→ **TASK DESCRIPTION**
Please repeat the entries exactly as they appear and omit any images.

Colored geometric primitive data
○ ○ ○ ○

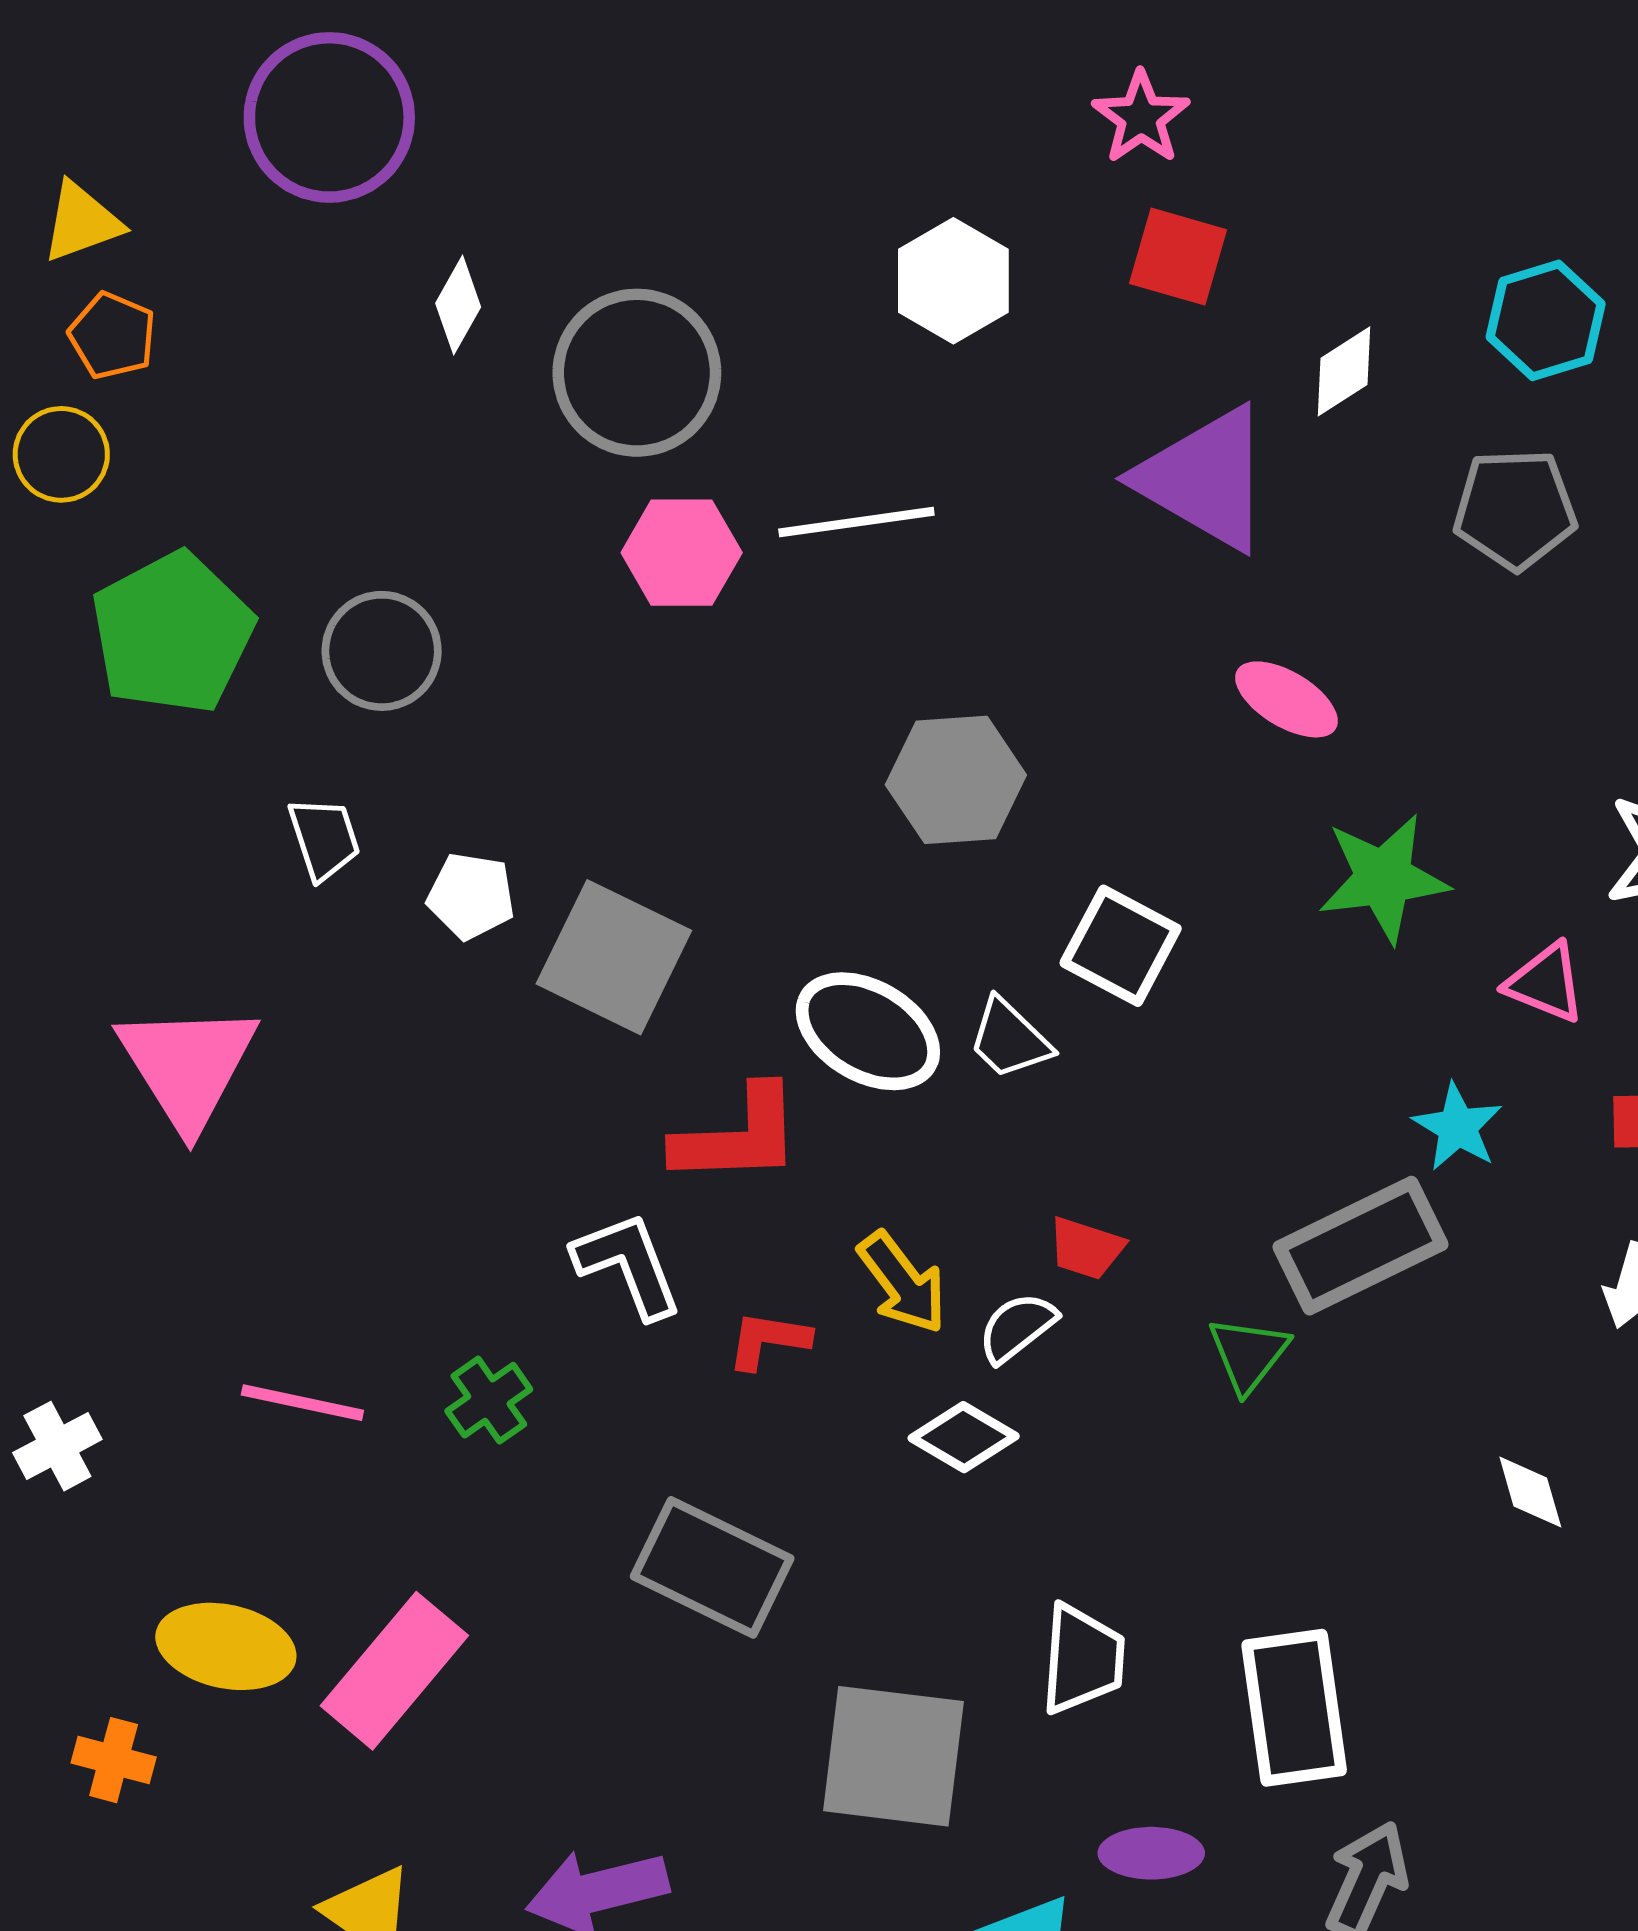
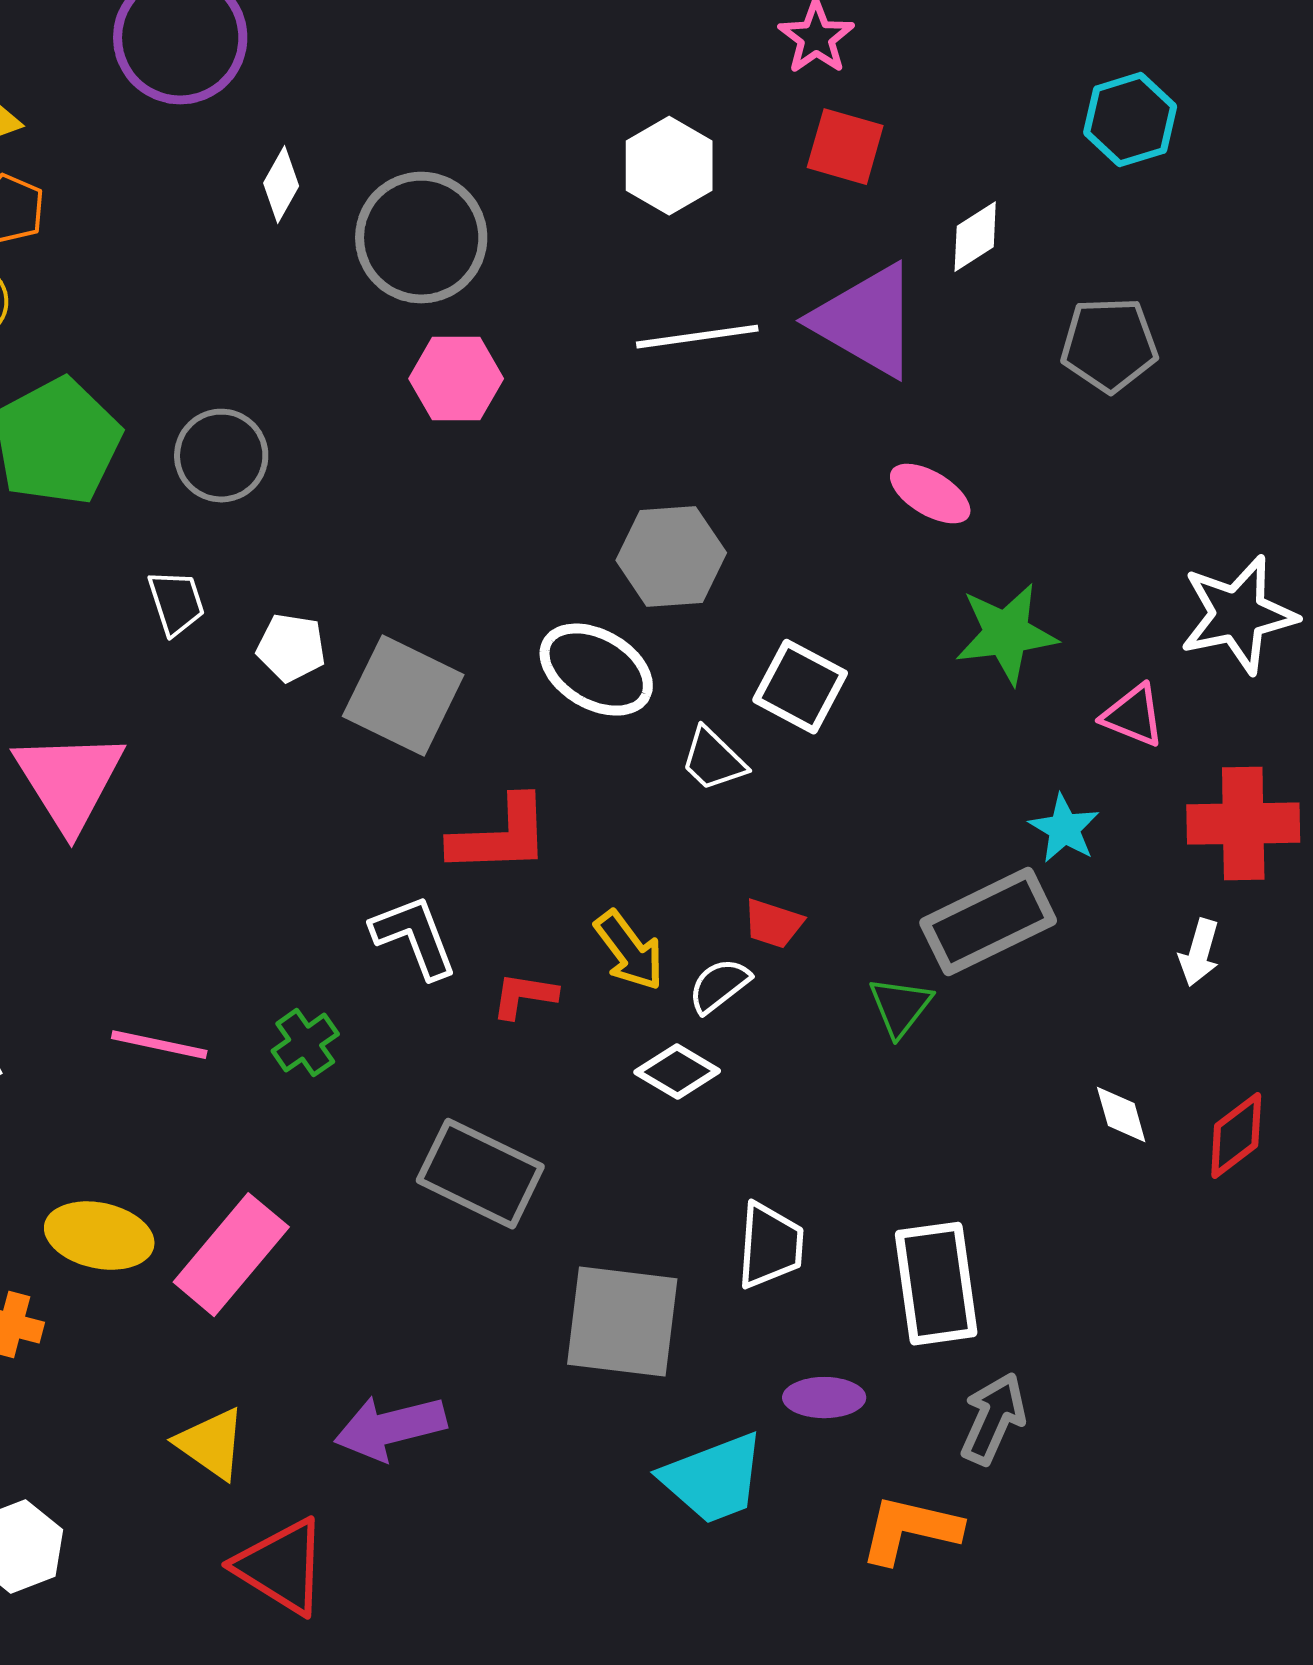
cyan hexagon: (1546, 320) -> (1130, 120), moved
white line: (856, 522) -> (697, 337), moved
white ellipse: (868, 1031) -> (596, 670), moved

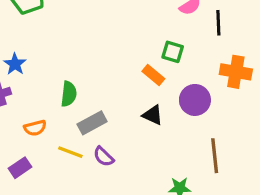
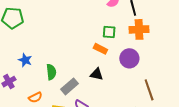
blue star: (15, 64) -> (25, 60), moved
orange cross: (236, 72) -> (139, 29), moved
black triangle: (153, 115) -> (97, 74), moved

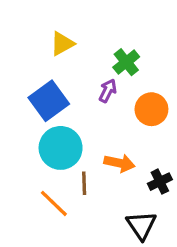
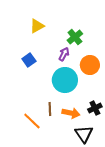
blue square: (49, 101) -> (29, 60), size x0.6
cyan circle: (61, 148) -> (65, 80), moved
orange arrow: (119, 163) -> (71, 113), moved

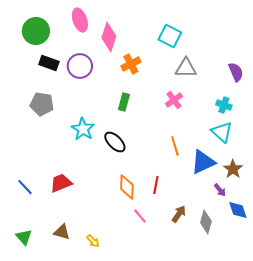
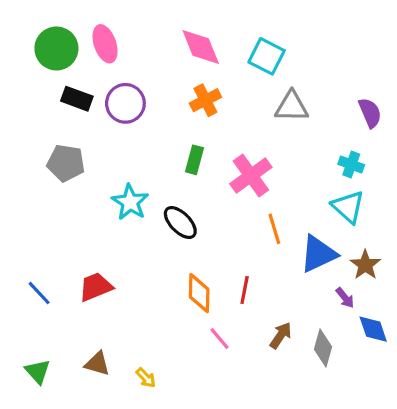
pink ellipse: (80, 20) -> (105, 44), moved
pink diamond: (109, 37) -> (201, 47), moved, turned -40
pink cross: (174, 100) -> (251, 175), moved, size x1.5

○ ○ ○ ○

→ **EXPECTED ANSWER**
cyan hexagon: (1546, 320) -> (1130, 120), moved
white line: (856, 522) -> (697, 337), moved
white ellipse: (868, 1031) -> (596, 670), moved

blue star: (15, 64) -> (25, 60), moved
orange cross: (236, 72) -> (139, 29), moved
black triangle: (153, 115) -> (97, 74), moved

blue square: (49, 101) -> (29, 60), size x0.6
cyan circle: (61, 148) -> (65, 80), moved
orange arrow: (119, 163) -> (71, 113), moved

pink ellipse: (80, 20) -> (105, 44), moved
pink diamond: (109, 37) -> (201, 47), moved, turned -40
pink cross: (174, 100) -> (251, 175), moved, size x1.5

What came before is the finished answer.